> [WHAT TO PRODUCE]: Restate word for word the entries below, starting with the line with "camera: 80 degrees right, 0 degrees up" and continuing through the line with "(482, 575) = (239, 311): white". Include both of those lines and no others.

> [THE INPUT]:
---

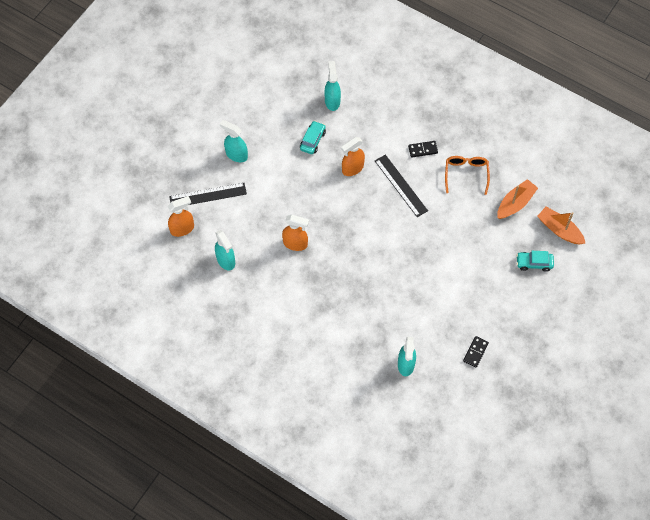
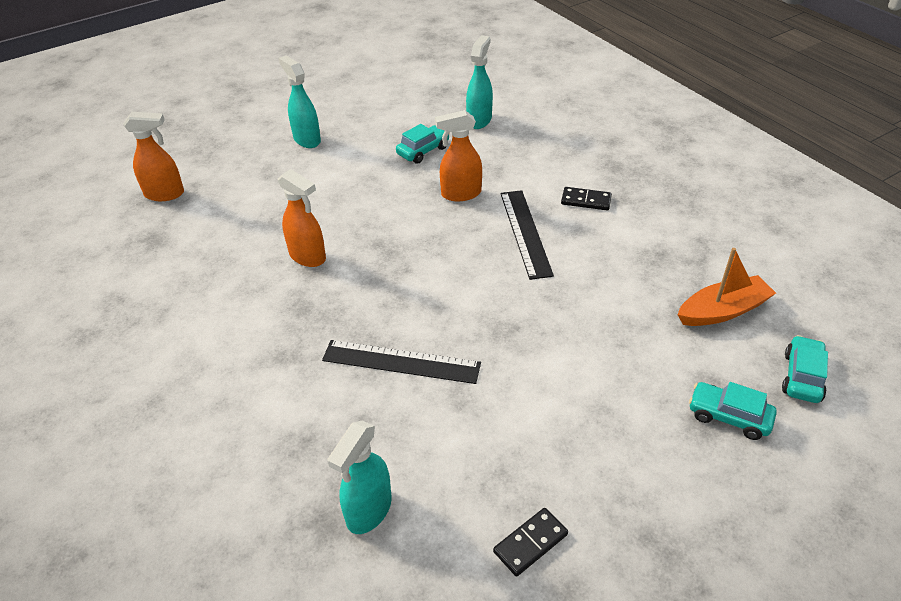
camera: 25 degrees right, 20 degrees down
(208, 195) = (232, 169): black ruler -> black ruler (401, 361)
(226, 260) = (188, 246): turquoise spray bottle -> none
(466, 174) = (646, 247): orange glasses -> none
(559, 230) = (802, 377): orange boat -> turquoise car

---

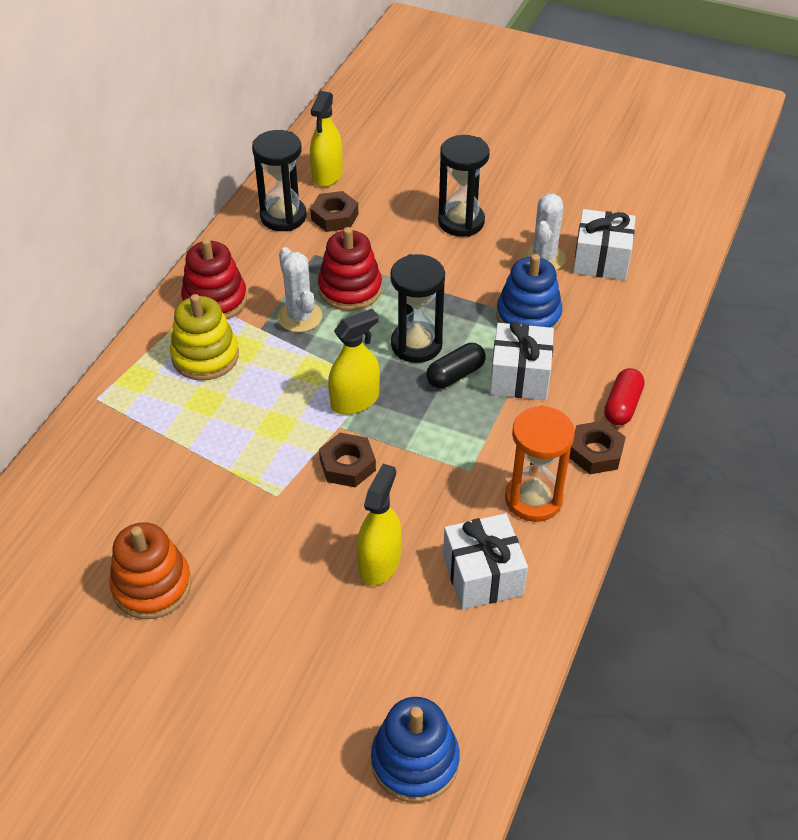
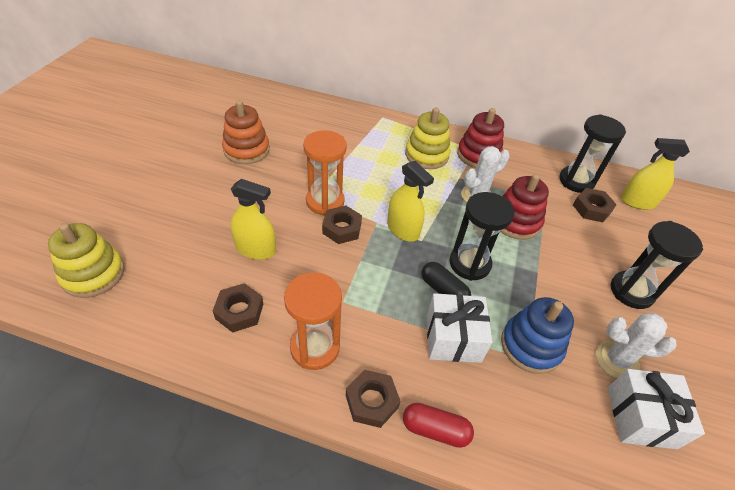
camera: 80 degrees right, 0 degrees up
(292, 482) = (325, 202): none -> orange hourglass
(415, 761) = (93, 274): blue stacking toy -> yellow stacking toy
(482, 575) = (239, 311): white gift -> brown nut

---

> [WRITTEN RESPONSE]:
camera: 80 degrees right, 0 degrees up
(292, 482) = (325, 202): none -> orange hourglass
(415, 761) = (93, 274): blue stacking toy -> yellow stacking toy
(482, 575) = (239, 311): white gift -> brown nut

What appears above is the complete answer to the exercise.